THE PROBLEM: Copy all lines containing the string "brick" from the records below.

(Scene change data)
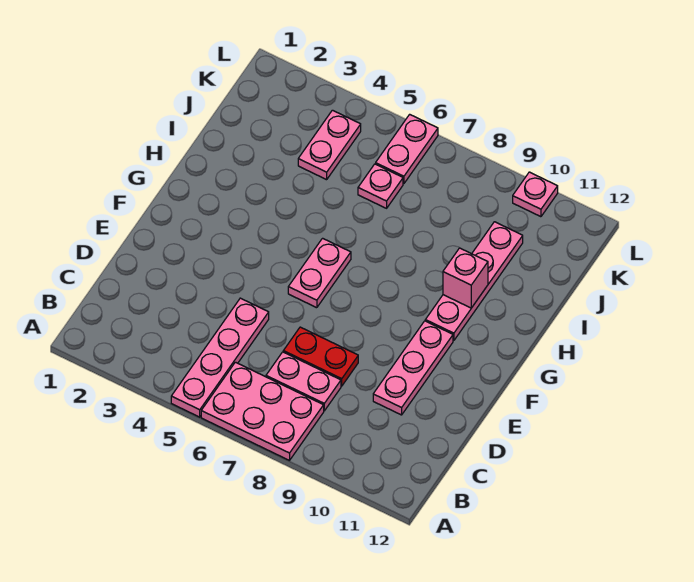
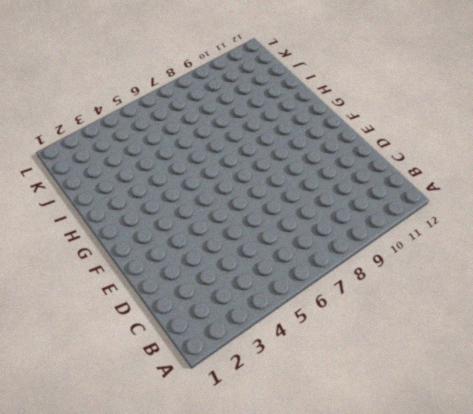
none -> pink plate A5:D5 level 1
none -> pink plate A6:B8 level 1
none -> pink plate C7:C8 level 1

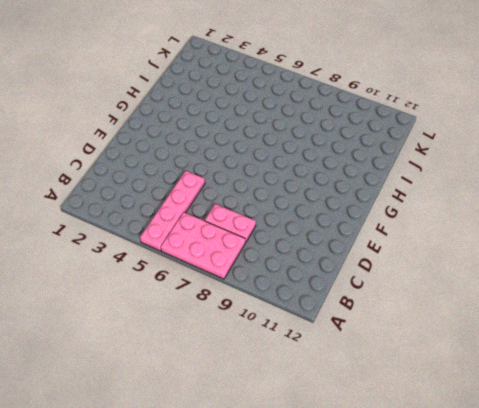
none -> red plate D7:D8 level 1
none -> pink plate D10:F10 level 1
none -> pink plate F6:G6 level 1

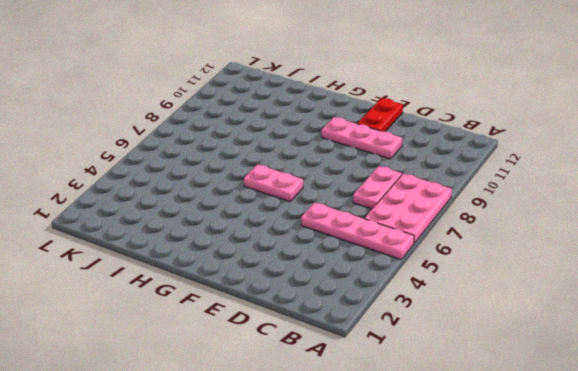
red plate E11:E12 level 1 -> red plate D7:D8 level 1
none -> pink plate G10:J10 level 1
none -> pink plate J4:K4 level 1
none -> pink plate J6 level 1

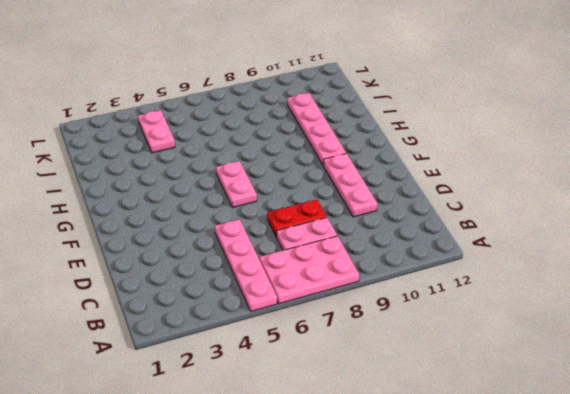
none -> pink plate J6 level 1
none -> pink plate K6:L6 level 1
none -> pink plate L10 level 1

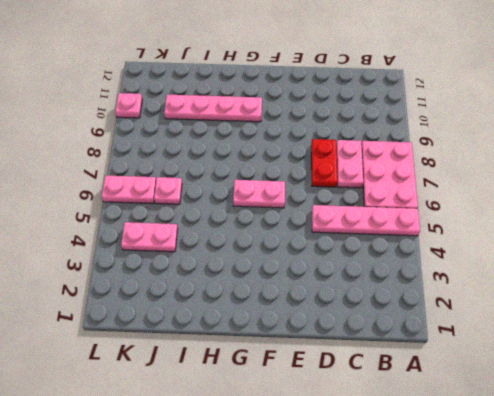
none -> pink plate D10:F10 level 1
none -> pink brick H10 level 2

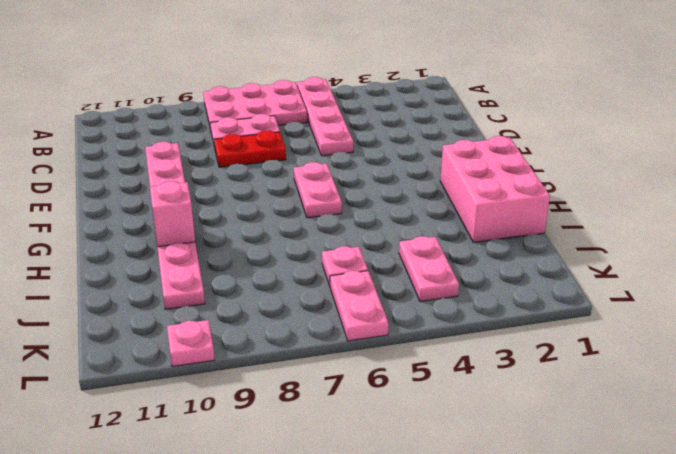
pink brick G1:I2 level 1 -> none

ANSWER BELOW:
none -> pink brick H10 level 2
pink brick G1:I2 level 1 -> none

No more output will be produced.